- [What you are asked to do]: With the records below as your source, retype each line exactly from the top down to the line that contains "- replaced: ebony top", and include that line.

- [Data supplied]:

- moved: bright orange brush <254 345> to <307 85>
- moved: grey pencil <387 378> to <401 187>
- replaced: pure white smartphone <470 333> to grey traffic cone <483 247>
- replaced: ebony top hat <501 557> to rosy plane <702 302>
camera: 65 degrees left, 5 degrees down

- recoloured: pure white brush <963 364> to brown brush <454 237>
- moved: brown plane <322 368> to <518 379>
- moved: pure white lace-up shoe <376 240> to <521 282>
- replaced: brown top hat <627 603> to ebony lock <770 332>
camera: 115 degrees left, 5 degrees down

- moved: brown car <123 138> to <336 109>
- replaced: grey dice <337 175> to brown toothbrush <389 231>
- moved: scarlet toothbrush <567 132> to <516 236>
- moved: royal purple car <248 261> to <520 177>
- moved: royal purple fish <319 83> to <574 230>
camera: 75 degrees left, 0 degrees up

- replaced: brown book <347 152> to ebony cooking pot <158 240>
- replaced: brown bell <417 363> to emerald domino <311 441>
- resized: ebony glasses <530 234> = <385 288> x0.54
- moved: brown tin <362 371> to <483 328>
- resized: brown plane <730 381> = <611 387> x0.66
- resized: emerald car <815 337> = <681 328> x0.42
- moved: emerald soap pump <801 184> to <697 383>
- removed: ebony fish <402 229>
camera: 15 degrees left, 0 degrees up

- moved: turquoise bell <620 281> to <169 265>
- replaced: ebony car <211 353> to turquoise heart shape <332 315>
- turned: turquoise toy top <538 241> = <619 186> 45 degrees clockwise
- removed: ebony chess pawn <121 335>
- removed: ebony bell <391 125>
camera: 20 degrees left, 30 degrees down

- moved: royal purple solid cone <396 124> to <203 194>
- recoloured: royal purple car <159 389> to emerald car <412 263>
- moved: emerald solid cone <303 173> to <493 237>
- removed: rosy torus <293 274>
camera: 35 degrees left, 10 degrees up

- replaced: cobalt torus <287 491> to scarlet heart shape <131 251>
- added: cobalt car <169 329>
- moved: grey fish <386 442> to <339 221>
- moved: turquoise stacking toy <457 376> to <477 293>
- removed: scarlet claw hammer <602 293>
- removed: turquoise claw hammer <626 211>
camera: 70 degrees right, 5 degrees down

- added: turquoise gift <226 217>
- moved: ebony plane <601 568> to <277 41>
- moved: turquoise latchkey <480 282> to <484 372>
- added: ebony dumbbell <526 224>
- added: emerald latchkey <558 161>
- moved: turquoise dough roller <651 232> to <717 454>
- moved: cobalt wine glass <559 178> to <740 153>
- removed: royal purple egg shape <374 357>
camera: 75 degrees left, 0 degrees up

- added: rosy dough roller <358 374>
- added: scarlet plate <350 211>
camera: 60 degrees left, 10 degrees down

- [Your response]:
- moved: bright orange brush <254 345> to <307 85>
- moved: grey pencil <387 378> to <401 187>
- replaced: pure white smartphone <470 333> to grey traffic cone <483 247>
- replaced: ebony top hat <501 557> to rosy plane <702 302>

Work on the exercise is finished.